TASK PROMPT: Would you please transcribe the records below from the line with "VR202: 10k (DGND, N014, wiper" through their final line, exactly and with no other lines?

DATA UNDER STUDY:
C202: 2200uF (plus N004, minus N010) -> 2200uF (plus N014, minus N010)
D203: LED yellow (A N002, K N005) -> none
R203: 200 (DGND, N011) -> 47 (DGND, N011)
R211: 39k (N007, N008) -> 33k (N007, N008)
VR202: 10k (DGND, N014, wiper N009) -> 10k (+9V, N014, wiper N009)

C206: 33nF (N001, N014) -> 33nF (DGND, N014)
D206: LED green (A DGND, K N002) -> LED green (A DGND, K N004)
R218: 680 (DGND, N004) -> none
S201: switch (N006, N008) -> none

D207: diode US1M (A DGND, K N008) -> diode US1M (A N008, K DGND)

SOLUTION TO THIS PROBLEM:
VR202: 10k (DGND, N014, wiper N009) -> 10k (+9V, N014, wiper N009)

C206: 33nF (N001, N014) -> 33nF (DGND, N014)
D206: LED green (A DGND, K N002) -> LED green (A DGND, K N004)
R218: 680 (DGND, N004) -> none
S201: switch (N006, N008) -> none

D207: diode US1M (A DGND, K N008) -> diode US1M (A N008, K DGND)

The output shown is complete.